WHAT YOU NEED TO DO: Among the records below, find the lines that contain "added" and copy each of them.

LISTED RECORDS:
....

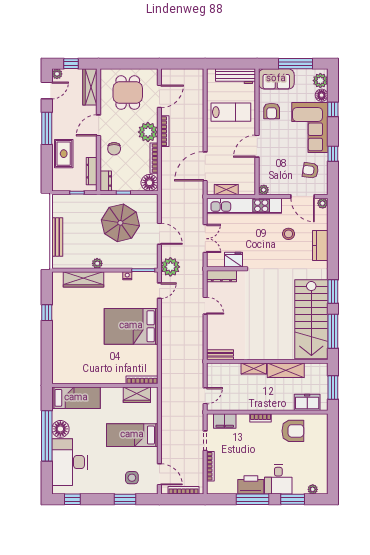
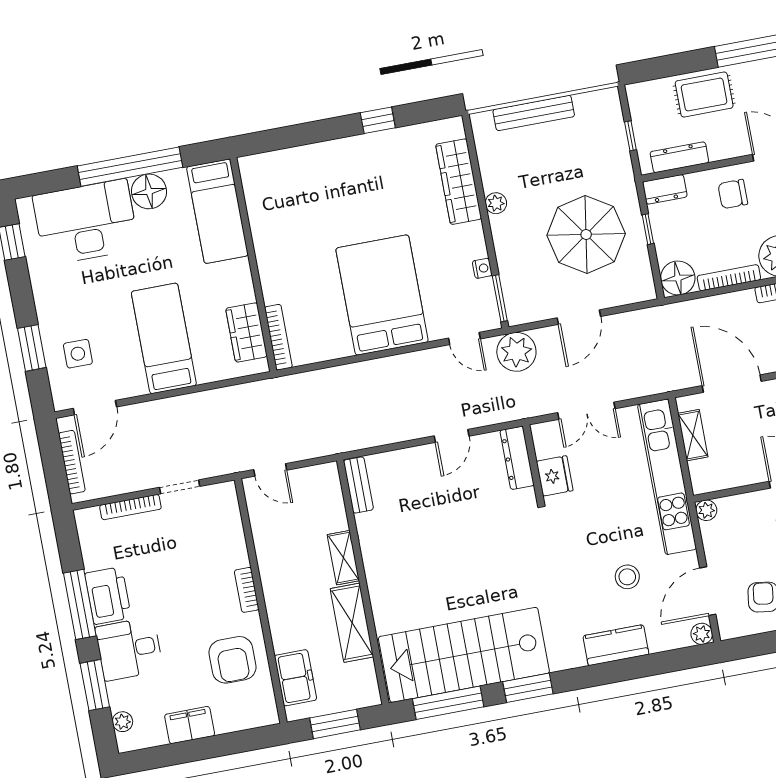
filing cabinet: (225, 421) -> (190, 725), moved, turned 90

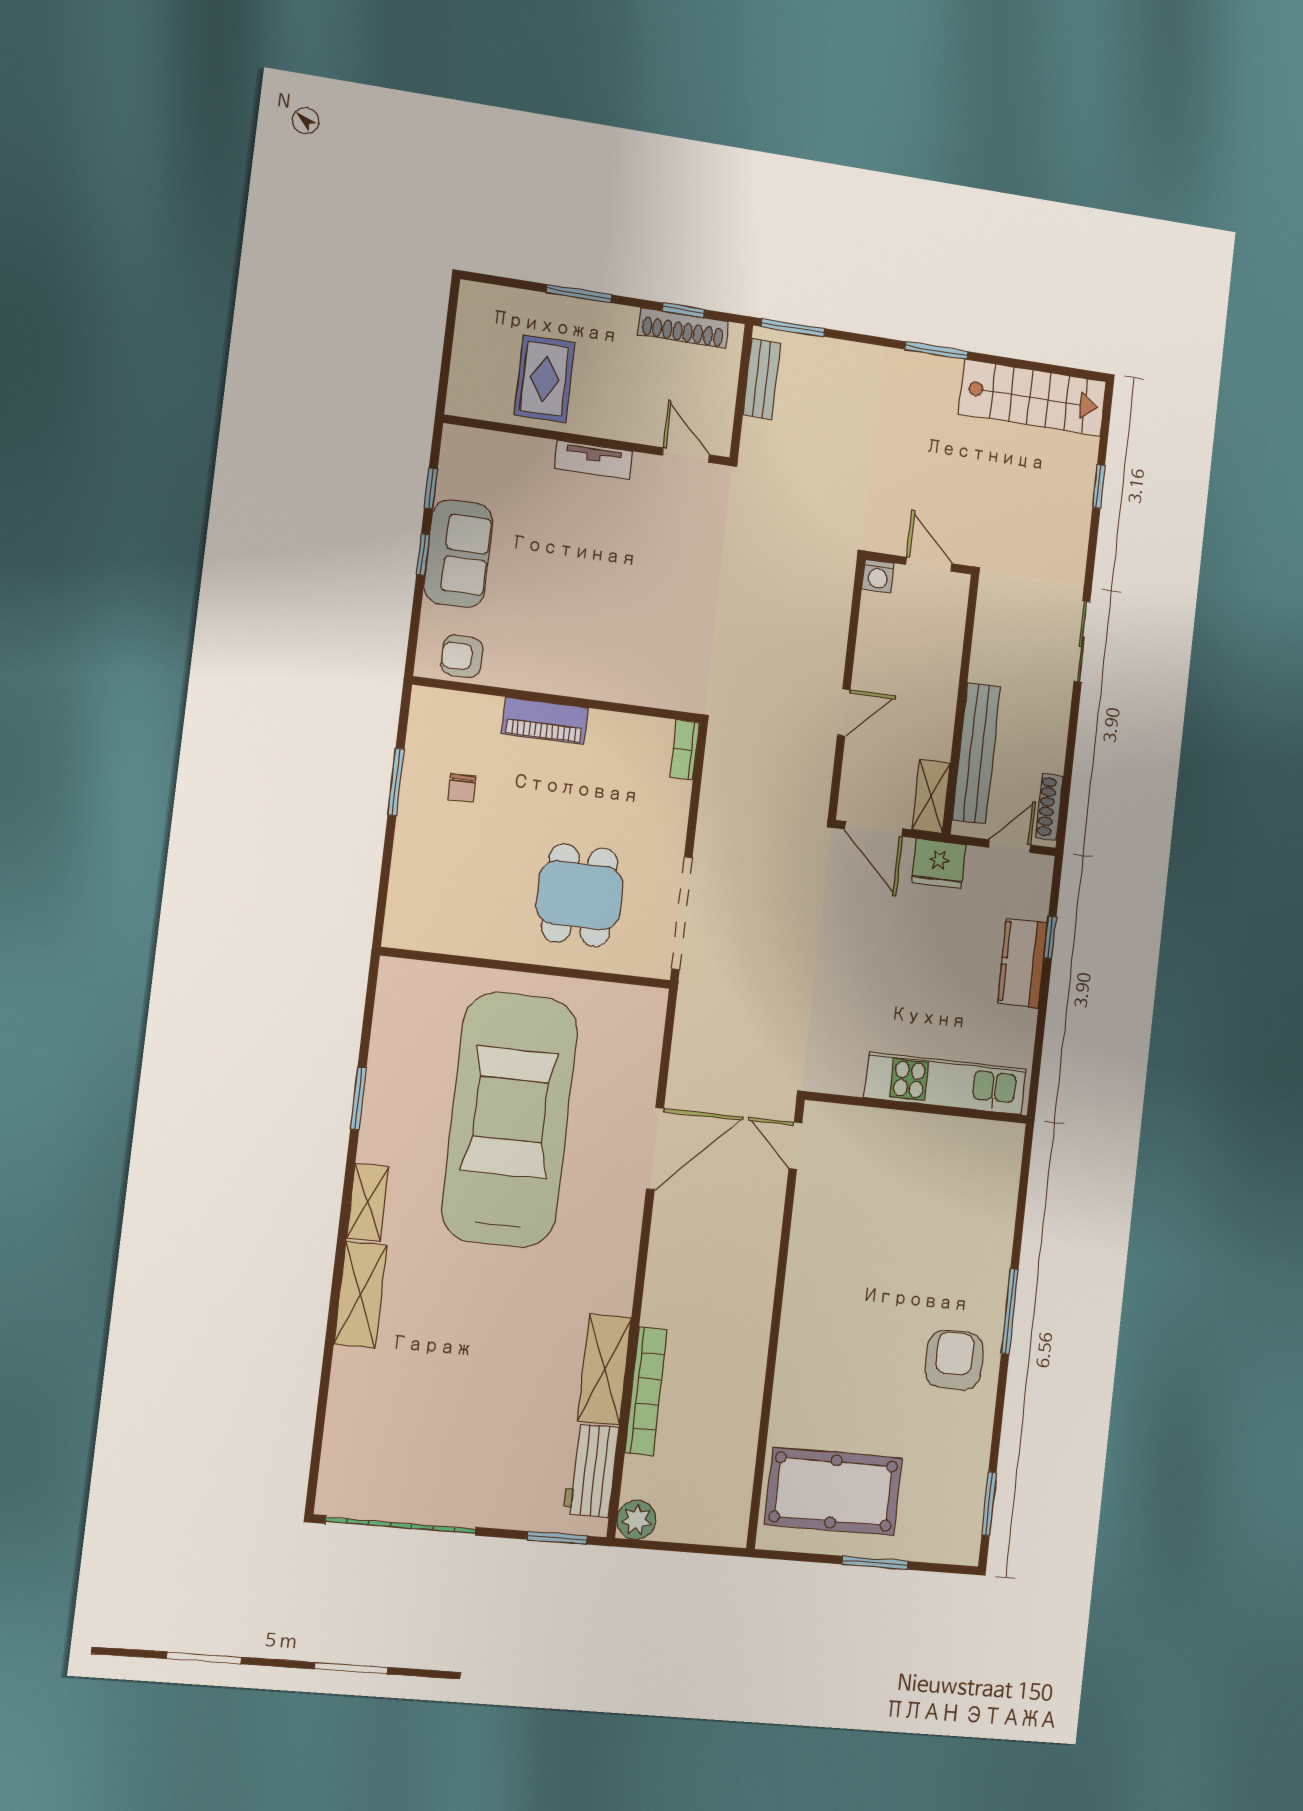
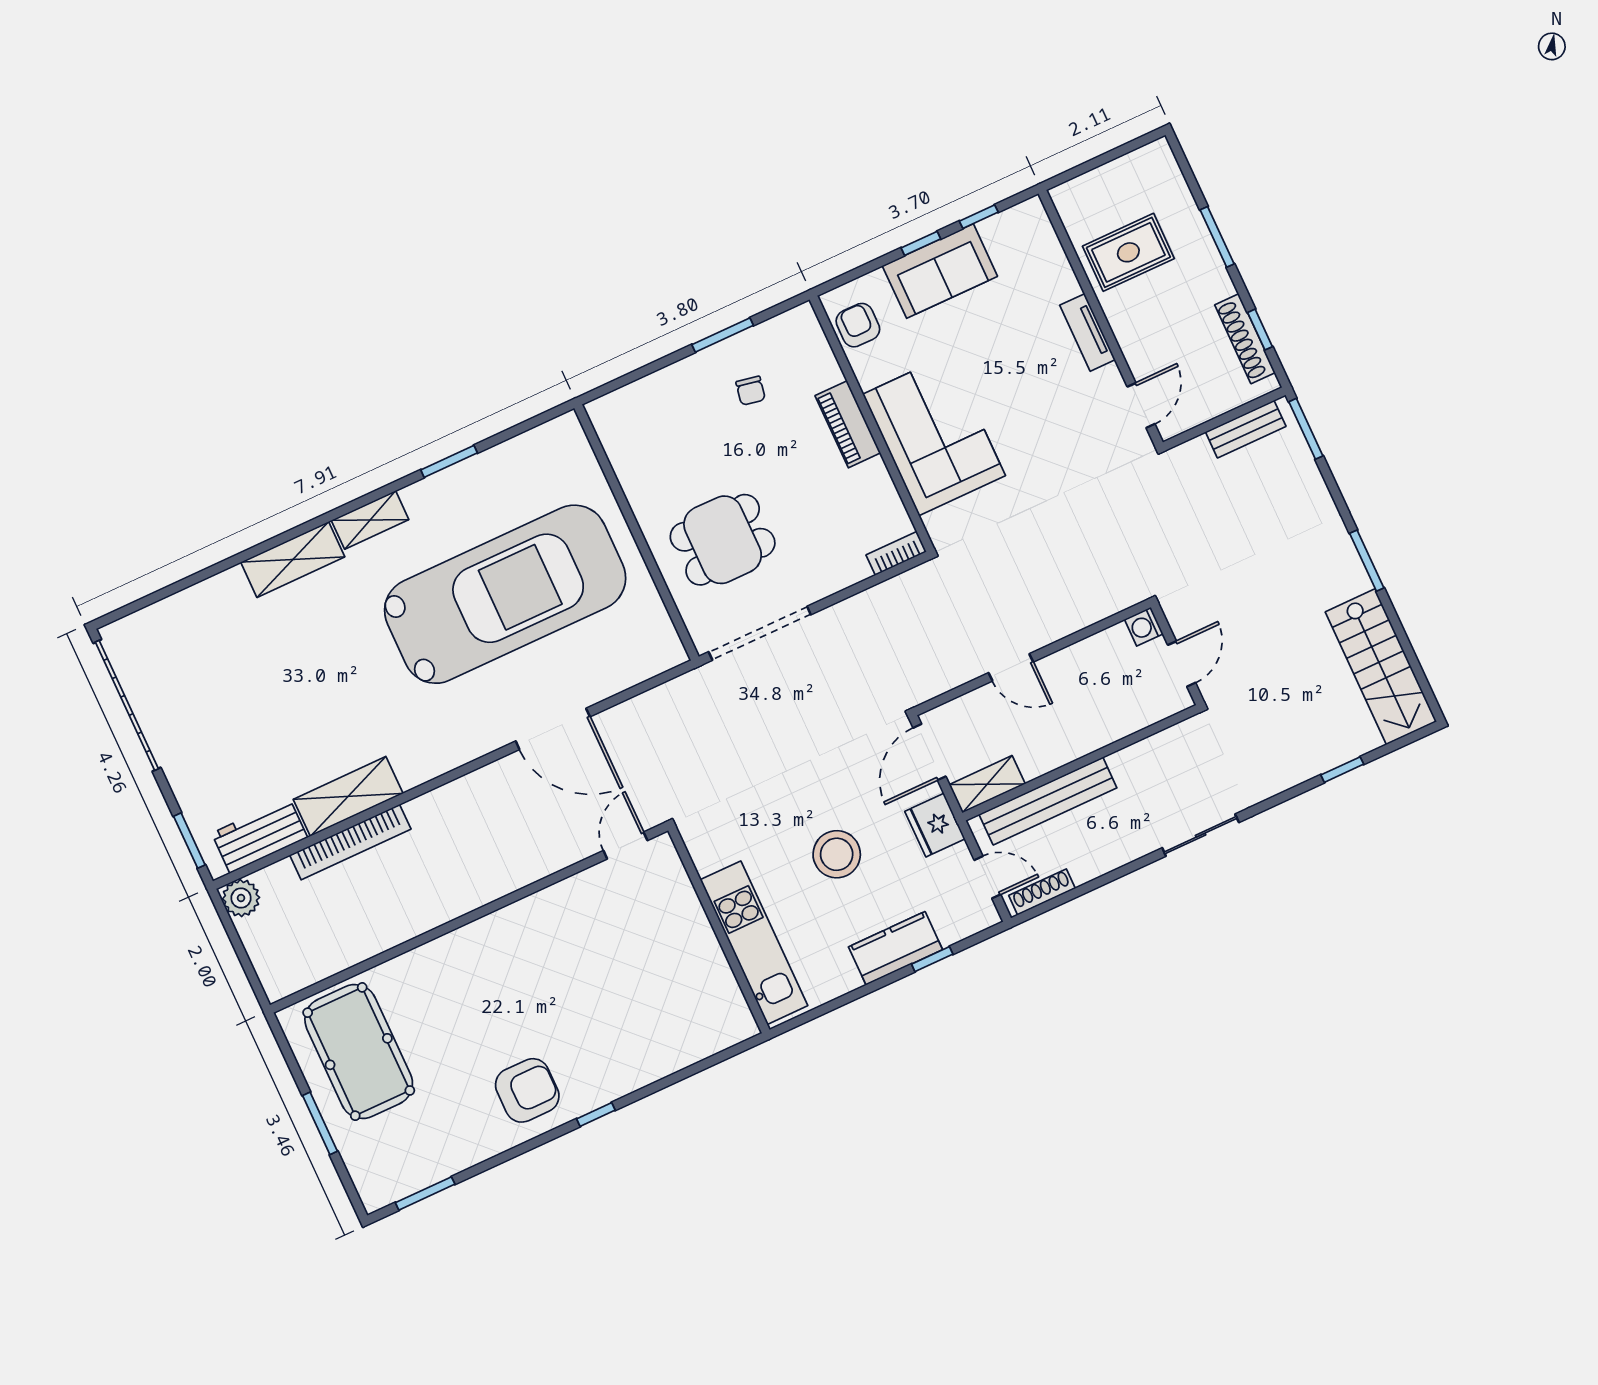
corner sofa: (601, 651) -> (934, 435), added
chair: (462, 788) -> (751, 391), turned -79
stool: (913, 964) -> (837, 854), added
window: (1010, 1312) -> (596, 1114), width x0.46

....

OUTPUT FOR THIS TASK:
corner sofa: (601, 651) -> (934, 435), added
stool: (913, 964) -> (837, 854), added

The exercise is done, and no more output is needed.